== Description of the task ==
Scan the records for the word "APPLE". Return each line where it is found.

------------

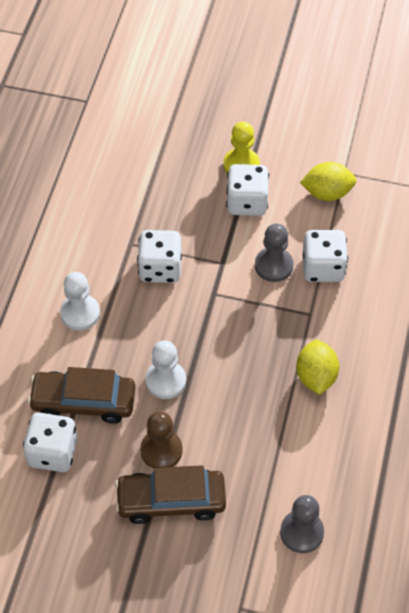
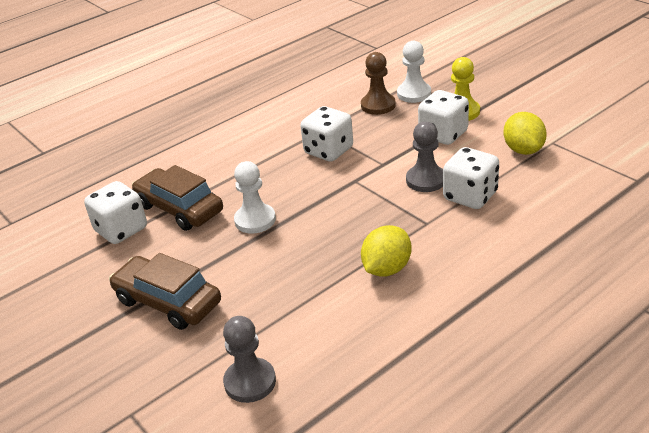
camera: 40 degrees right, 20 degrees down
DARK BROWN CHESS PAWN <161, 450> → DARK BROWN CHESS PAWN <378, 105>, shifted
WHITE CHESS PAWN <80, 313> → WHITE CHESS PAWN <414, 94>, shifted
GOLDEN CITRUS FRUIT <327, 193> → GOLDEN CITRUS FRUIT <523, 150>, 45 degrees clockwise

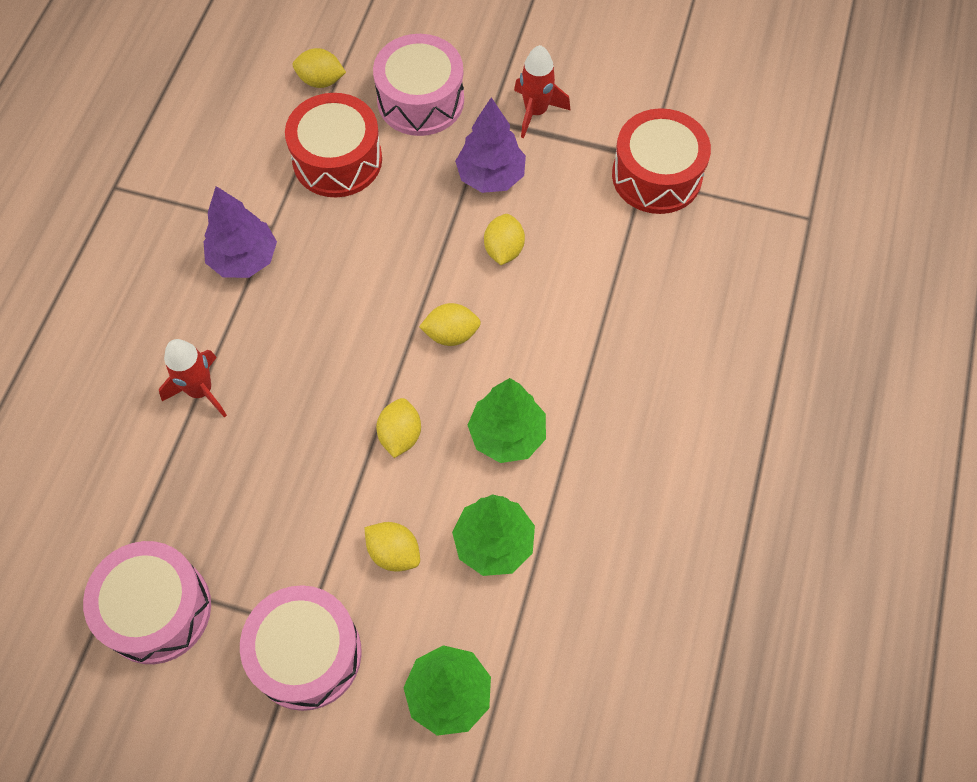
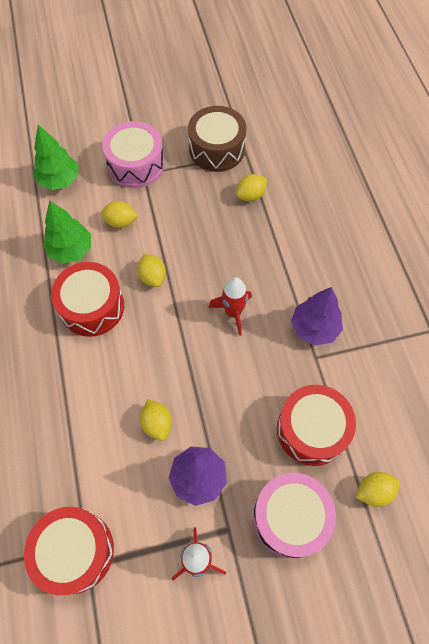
camera: 150 degrees right, 0 degrees up
GREEN FIR TREE <507, 435> → SCARLET SNARE DRUM <92, 307>
ROSY SNARE DRUM <157, 609> → DARK BROWN SNARE DRUM <217, 149>
SCARLET TOY ROCKET <200, 390> → SCARLET TOY ROCKET <233, 312>, shifted
GOLDEN CITRUS FRUIT <451, 334> → GOLDEN CITRUS FRUIT <250, 195>, shifted

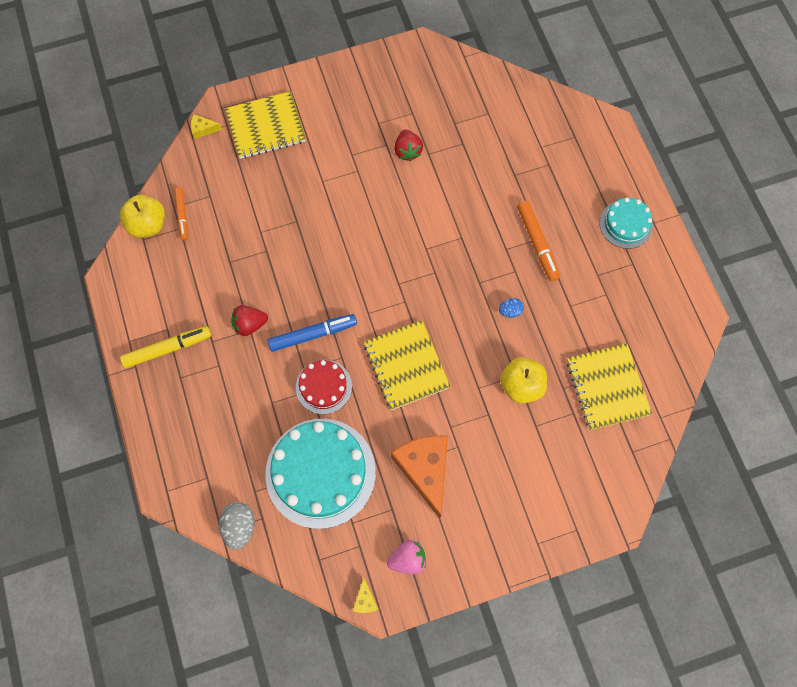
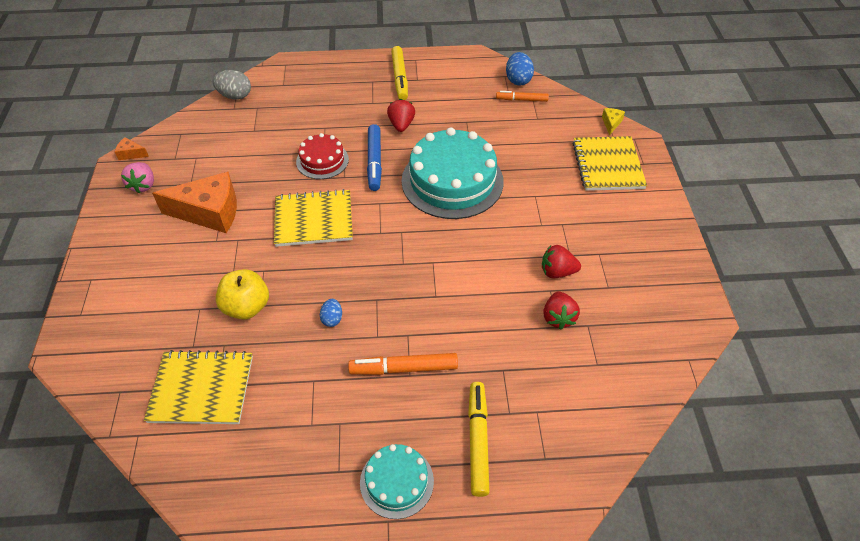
camera: 105 degrees right, 20 degrees down
GOLDEN CHEESE WEDGE <365, 600> → ORANGE-COLOURED CHEESE WEDGE <131, 154>
TURQUOISE GATEAU <320, 472> → TURQUOISE GATEAU <452, 181>, shifted
- → GOLDEN FELT PEN <478, 441>
GOLDEN APPLE FRUIT <148, 225> → COBALT EGG SHAPE <518, 80>
- → SCARLET BERRY <558, 317>

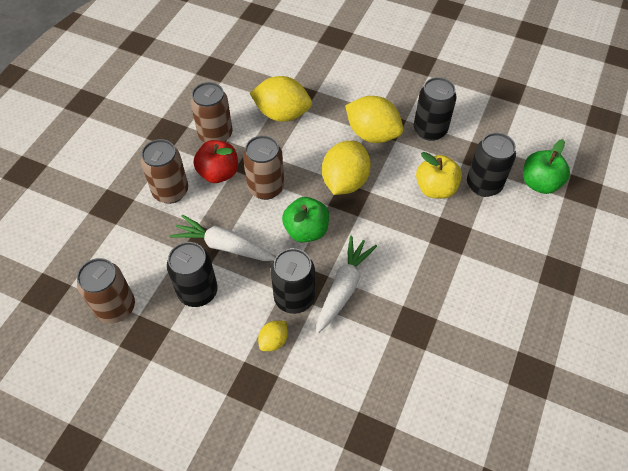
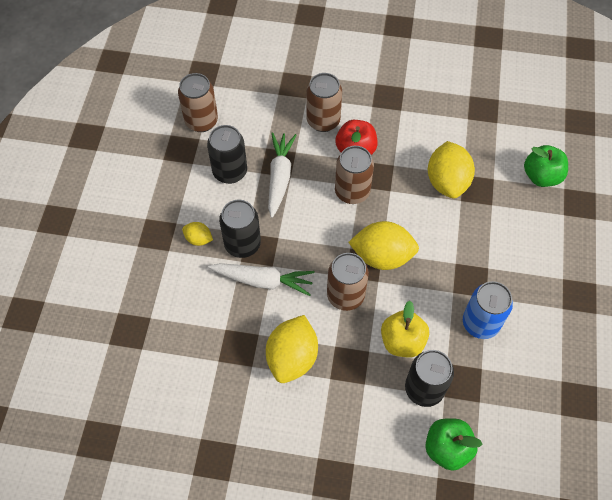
camera: 75 degrees right, 5 degrees up
GOLDEN CITRUS FRUIT <372, 134> → GOLDEN CITRUS FRUIT <292, 357>, shifted
DARK BROWN TIN <215, 135> → DARK BROWN TIN <345, 295>, shifted
EBONY TIN <430, 130> → COBALT TIN <480, 323>
GREEN APPLE FRUIT <306, 230> → GREEN APPLE FRUIT <541, 176>, shifted

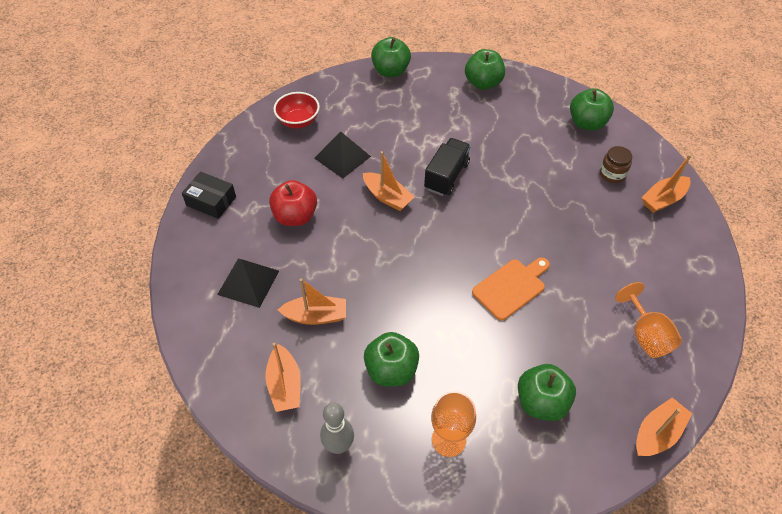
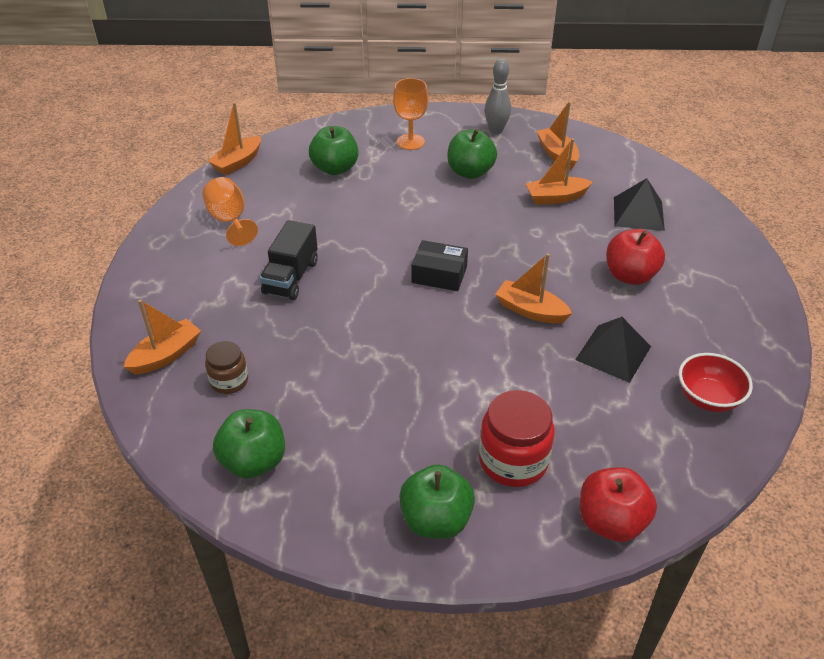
camera: 170 degrees right, 10 degrees down
EBONY TOY TRUCK <446, 176> → EBONY TOY TRUCK <291, 277>, shifted
EBONY PARCEL <211, 201> → EBONY PARCEL <439, 274>, shifted
- → SCARLET PRESERVE JAR <513, 461>
GREEN APPLE FRUIT <390, 71> → SCARLET APPLE FRUIT <611, 521>
ORANGE-COLOURED CUTTING BOARD <511, 287> → -

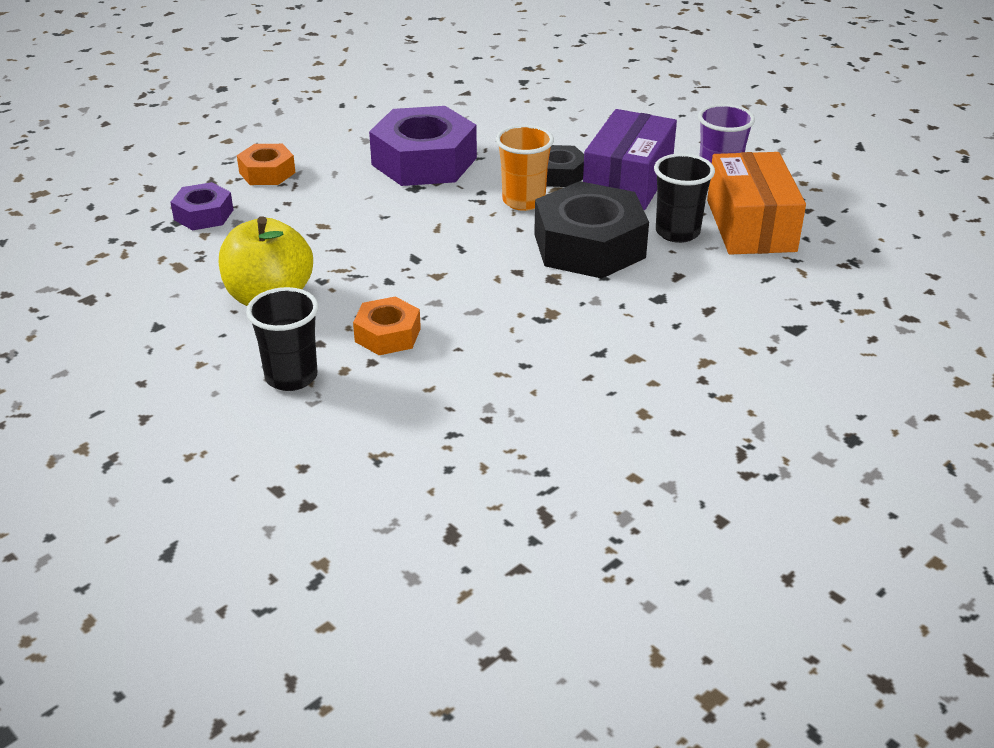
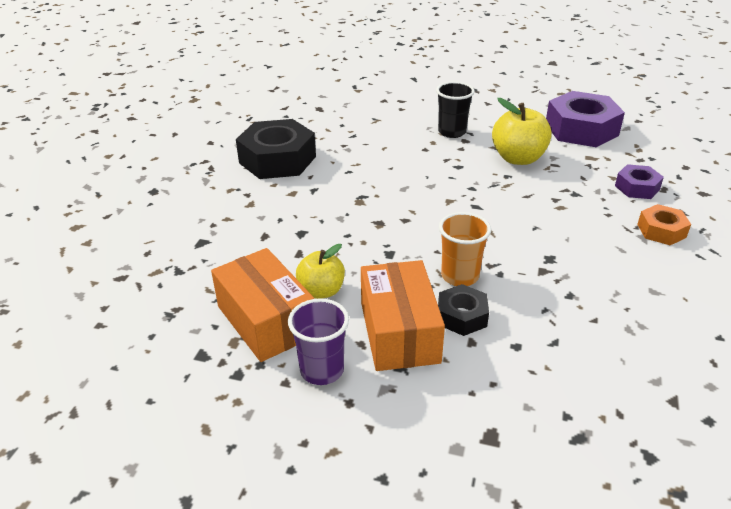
camera: 150 degrees right, 0 degrees up
EBONY HEX NUT <589, 246> → EBONY HEX NUT <277, 159>, shifted
EBONY CUP <677, 232> → GOLDEN APPLE FRUIT <321, 291>
VIOLET PARCEL <628, 181> → ORANGE-COLOURED PARCEL <399, 332>
VIOLET HEX NUT <424, 161> → VIOLET HEX NUT <581, 129>, shifted
ORANGE-COLOURED HEX NUT <388, 335> → -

------------

== Answer to this problem ==
GOLDEN APPLE FRUIT <148, 225> → COBALT EGG SHAPE <518, 80>
GREEN APPLE FRUIT <306, 230> → GREEN APPLE FRUIT <541, 176>, shifted
GREEN APPLE FRUIT <390, 71> → SCARLET APPLE FRUIT <611, 521>
EBONY CUP <677, 232> → GOLDEN APPLE FRUIT <321, 291>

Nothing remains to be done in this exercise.